DATA IN THIS EXERCISE -

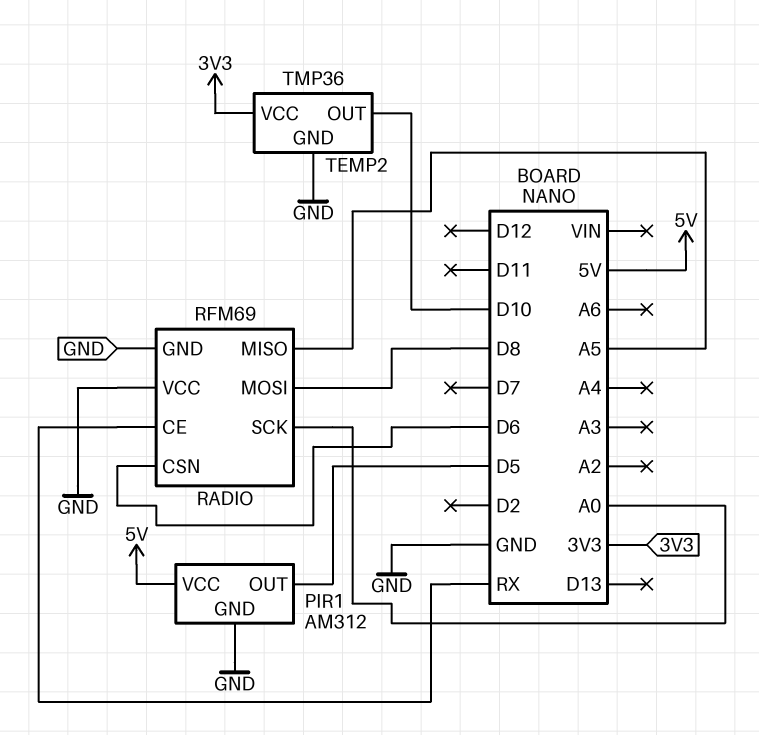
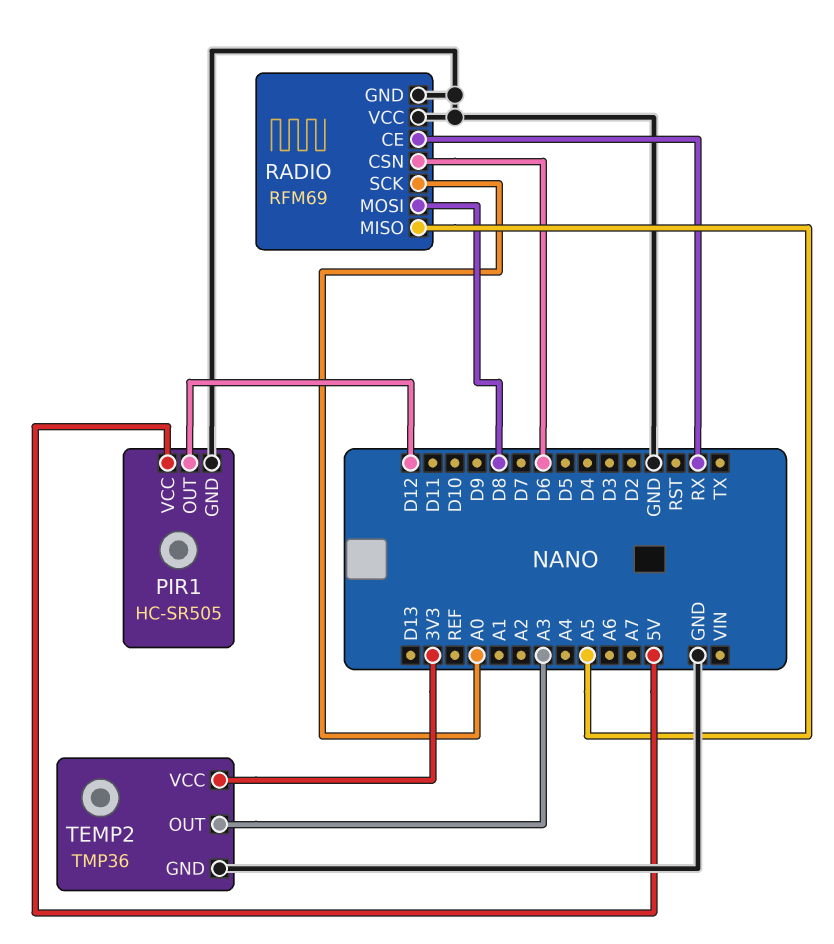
PIR1: AM312 -> HC-SR505
PIR1 pin OUT: D5 -> D12
TEMP2 pin OUT: D10 -> A3

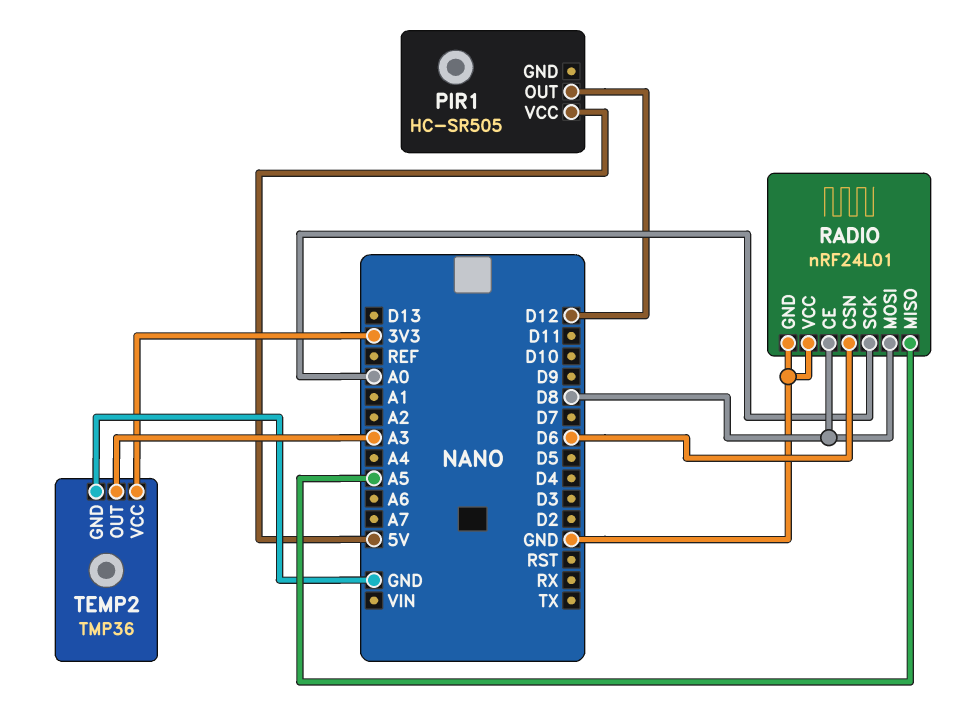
PIR1 pin GND: GND -> none
RADIO: RFM69 -> nRF24L01
RADIO pin CE: RX -> D8

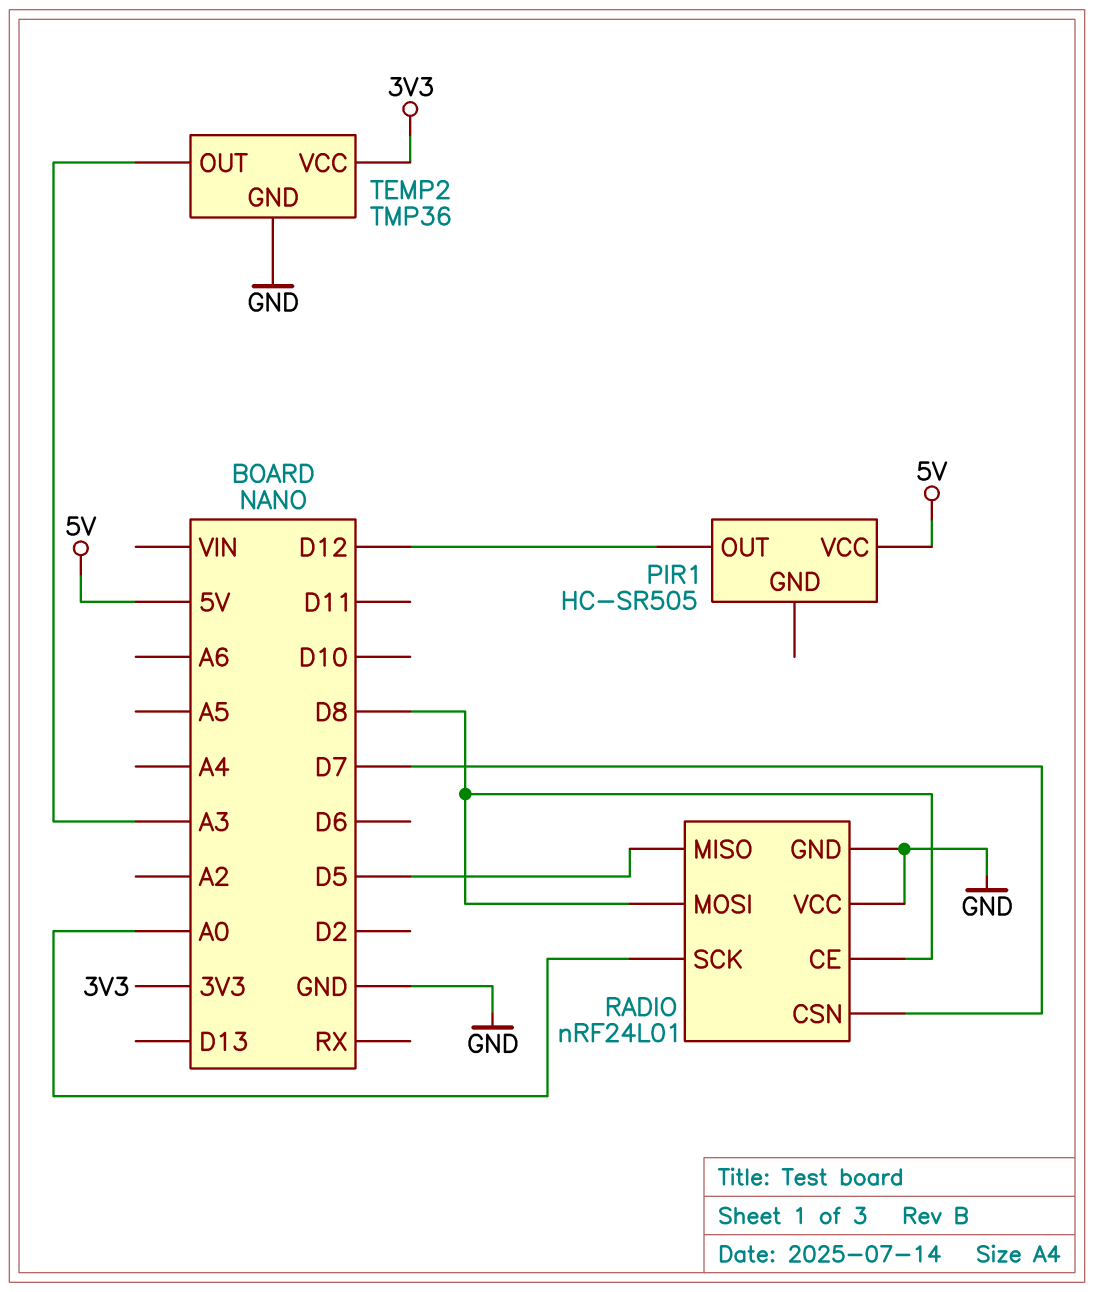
RADIO pin CSN: D6 -> D7
RADIO pin MISO: A5 -> D5

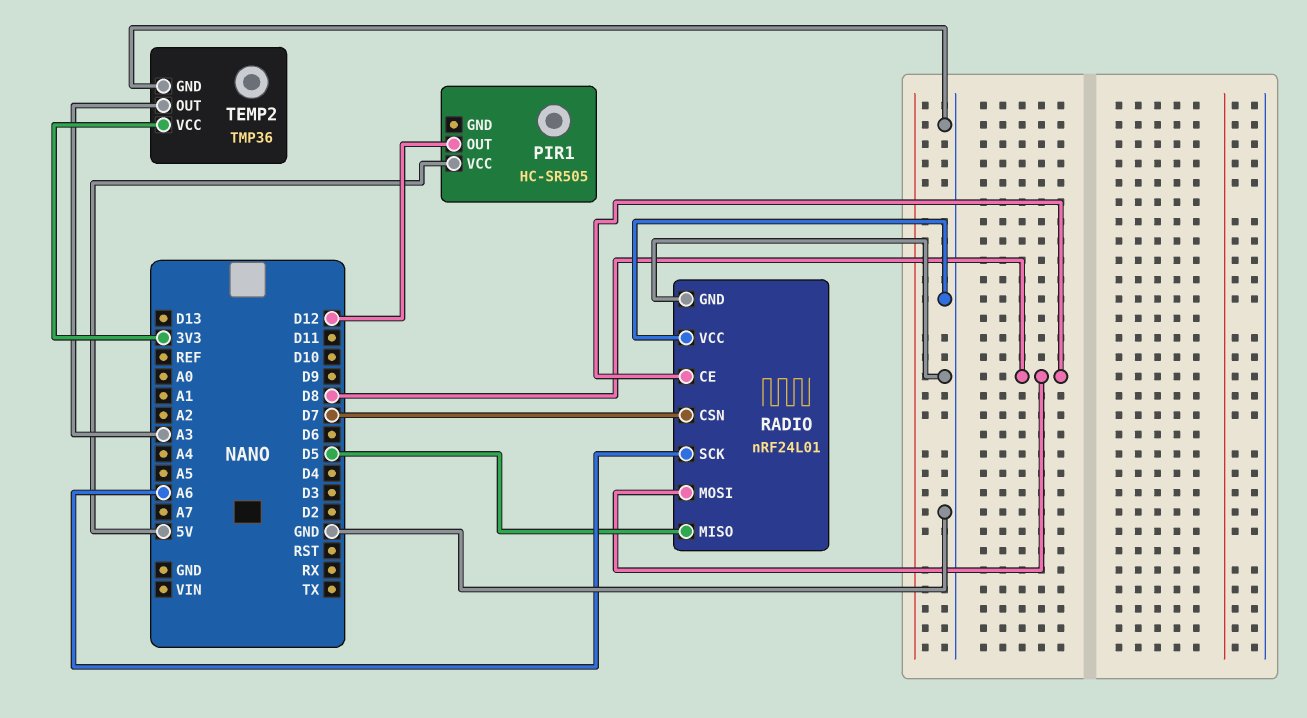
RADIO pin SCK: A0 -> A6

PROBLEM DETAILS -
The copy must reproduce the listing above verbatim and contain no pictures.

TASK ANSWER -
PIR1: AM312 -> HC-SR505
PIR1 pin OUT: D5 -> D12
TEMP2 pin OUT: D10 -> A3

PIR1 pin GND: GND -> none
RADIO: RFM69 -> nRF24L01
RADIO pin CE: RX -> D8

RADIO pin CSN: D6 -> D7
RADIO pin MISO: A5 -> D5

RADIO pin SCK: A0 -> A6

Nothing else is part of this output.